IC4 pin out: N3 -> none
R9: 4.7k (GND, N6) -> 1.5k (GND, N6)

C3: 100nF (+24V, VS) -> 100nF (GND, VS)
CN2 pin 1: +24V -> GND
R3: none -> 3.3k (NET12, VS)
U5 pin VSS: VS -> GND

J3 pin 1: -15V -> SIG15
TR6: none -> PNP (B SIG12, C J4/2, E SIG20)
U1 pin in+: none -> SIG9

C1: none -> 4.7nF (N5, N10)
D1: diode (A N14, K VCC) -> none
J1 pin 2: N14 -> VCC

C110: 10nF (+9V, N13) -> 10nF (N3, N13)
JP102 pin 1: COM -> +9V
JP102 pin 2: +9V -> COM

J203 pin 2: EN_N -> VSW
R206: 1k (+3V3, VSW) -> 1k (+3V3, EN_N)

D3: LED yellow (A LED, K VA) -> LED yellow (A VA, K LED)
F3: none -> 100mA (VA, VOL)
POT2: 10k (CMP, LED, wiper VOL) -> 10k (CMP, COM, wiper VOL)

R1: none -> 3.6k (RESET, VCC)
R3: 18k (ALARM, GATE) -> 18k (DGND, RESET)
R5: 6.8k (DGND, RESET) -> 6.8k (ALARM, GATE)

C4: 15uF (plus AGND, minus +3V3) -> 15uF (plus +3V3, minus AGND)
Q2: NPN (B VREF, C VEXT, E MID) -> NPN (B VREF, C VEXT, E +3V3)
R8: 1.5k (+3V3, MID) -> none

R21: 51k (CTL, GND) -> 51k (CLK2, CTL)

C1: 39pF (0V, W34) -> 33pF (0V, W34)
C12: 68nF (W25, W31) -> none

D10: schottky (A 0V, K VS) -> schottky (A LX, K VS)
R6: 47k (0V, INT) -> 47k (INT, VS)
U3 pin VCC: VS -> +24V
====================
**WORK TO BE COMPLETED**: Pick out every line above that holds the word "RESET" and copy it.

**RESULT OF THIS TASK**:
R1: none -> 3.6k (RESET, VCC)
R3: 18k (ALARM, GATE) -> 18k (DGND, RESET)
R5: 6.8k (DGND, RESET) -> 6.8k (ALARM, GATE)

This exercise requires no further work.